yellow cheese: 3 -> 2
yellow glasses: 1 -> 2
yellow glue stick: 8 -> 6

* * *

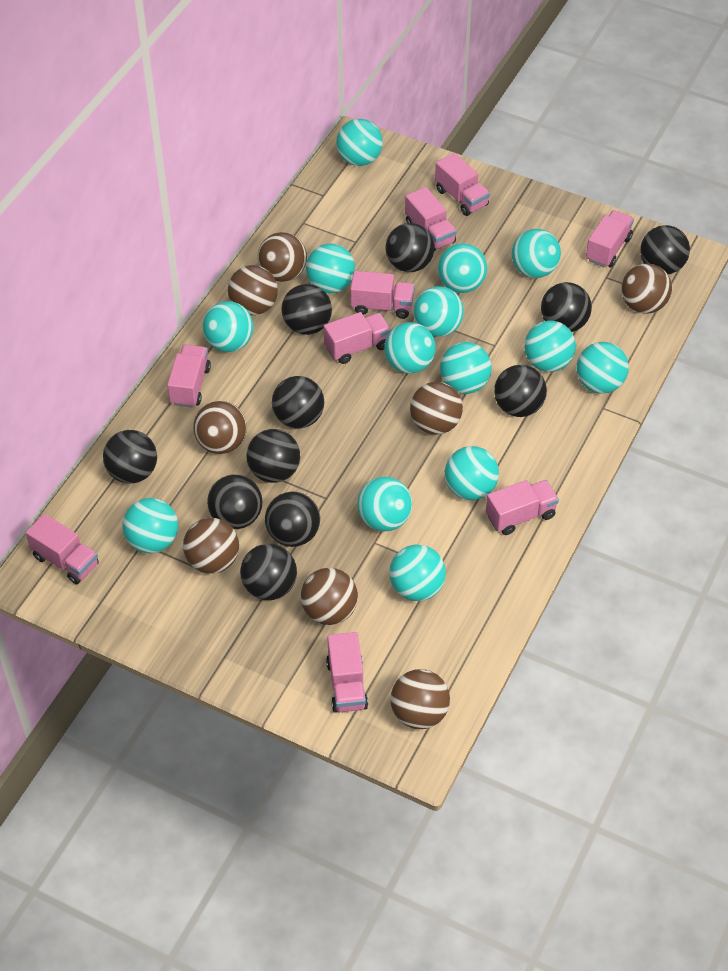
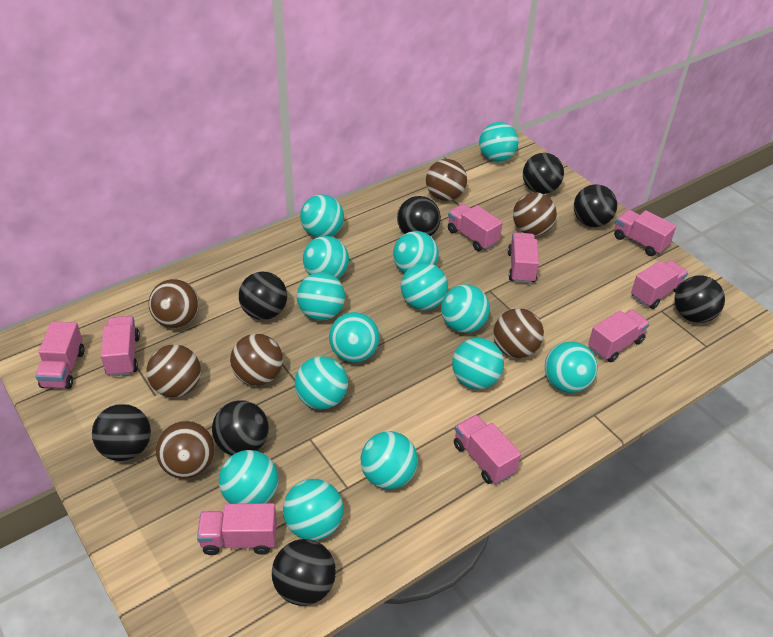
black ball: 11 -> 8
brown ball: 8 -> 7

*What the task asks:* Starting with the line above that holds "yellow cheese: 3 -> 2" and stopping with the line that holds "yellow glue stick: 8 -> 6", reproduce each line exactly, omitting all other lines.

*Answer to this exercise:*
yellow cheese: 3 -> 2
yellow glasses: 1 -> 2
yellow glue stick: 8 -> 6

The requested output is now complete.